══ Provided records

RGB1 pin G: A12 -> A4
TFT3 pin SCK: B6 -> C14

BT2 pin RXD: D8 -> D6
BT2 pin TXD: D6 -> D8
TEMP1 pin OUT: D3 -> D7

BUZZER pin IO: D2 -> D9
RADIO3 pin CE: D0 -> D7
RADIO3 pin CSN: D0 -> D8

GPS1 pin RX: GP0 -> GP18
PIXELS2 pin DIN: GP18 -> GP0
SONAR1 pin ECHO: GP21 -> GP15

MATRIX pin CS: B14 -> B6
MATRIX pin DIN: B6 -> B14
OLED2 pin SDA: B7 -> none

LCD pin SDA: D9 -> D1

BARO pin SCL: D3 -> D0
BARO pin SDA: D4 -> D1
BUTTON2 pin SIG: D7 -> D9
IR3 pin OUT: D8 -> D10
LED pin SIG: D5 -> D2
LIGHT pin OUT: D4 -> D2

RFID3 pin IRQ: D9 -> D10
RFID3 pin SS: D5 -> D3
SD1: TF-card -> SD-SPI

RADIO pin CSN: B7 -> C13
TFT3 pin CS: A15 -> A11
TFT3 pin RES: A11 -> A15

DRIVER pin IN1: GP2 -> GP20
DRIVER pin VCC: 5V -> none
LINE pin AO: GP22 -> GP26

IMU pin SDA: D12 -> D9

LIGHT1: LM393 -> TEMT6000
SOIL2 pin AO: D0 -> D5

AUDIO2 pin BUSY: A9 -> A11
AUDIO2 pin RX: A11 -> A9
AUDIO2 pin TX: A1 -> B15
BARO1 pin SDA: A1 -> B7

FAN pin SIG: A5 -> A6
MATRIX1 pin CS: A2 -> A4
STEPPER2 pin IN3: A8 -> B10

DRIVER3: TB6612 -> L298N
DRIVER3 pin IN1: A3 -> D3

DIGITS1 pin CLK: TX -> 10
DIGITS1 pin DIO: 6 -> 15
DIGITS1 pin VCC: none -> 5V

════

__Exercise details__. The lines above starting at the one that contains "PIXELS2 pin DIN: GP18 -> GP0" and ending at the one that contains "SD1: TF-card -> SD-SPI" must be transcribed exactly, and no other lines may appear.

__The completed task__.
PIXELS2 pin DIN: GP18 -> GP0
SONAR1 pin ECHO: GP21 -> GP15

MATRIX pin CS: B14 -> B6
MATRIX pin DIN: B6 -> B14
OLED2 pin SDA: B7 -> none

LCD pin SDA: D9 -> D1

BARO pin SCL: D3 -> D0
BARO pin SDA: D4 -> D1
BUTTON2 pin SIG: D7 -> D9
IR3 pin OUT: D8 -> D10
LED pin SIG: D5 -> D2
LIGHT pin OUT: D4 -> D2

RFID3 pin IRQ: D9 -> D10
RFID3 pin SS: D5 -> D3
SD1: TF-card -> SD-SPI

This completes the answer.